*** COLLECTED DATA Section Begins ***
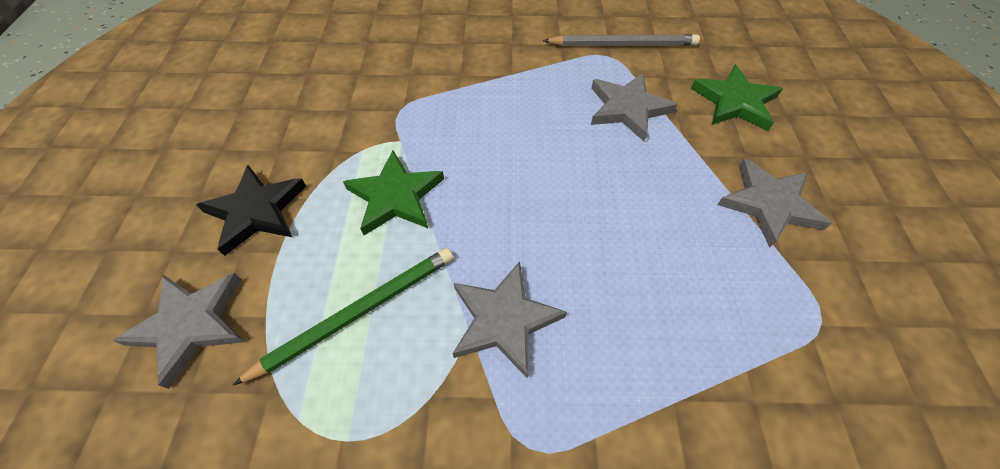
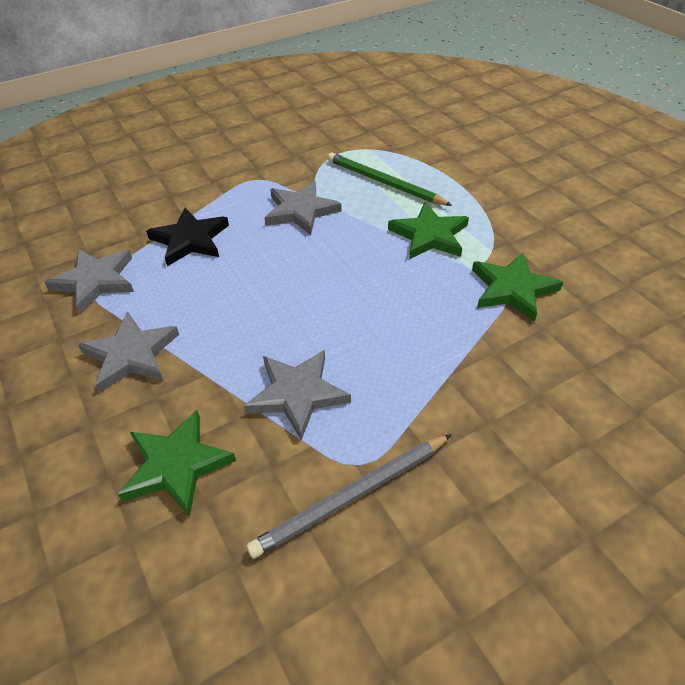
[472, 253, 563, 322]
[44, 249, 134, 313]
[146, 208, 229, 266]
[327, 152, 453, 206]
*** COLLECTED DATA Section Ends ***
ABOUT THIS EXERCISE
The listing above is to be written out again exactly, with its pictures omitted.

SOLUTION TO THIS TASK
[472, 253, 563, 322]
[44, 249, 134, 313]
[146, 208, 229, 266]
[327, 152, 453, 206]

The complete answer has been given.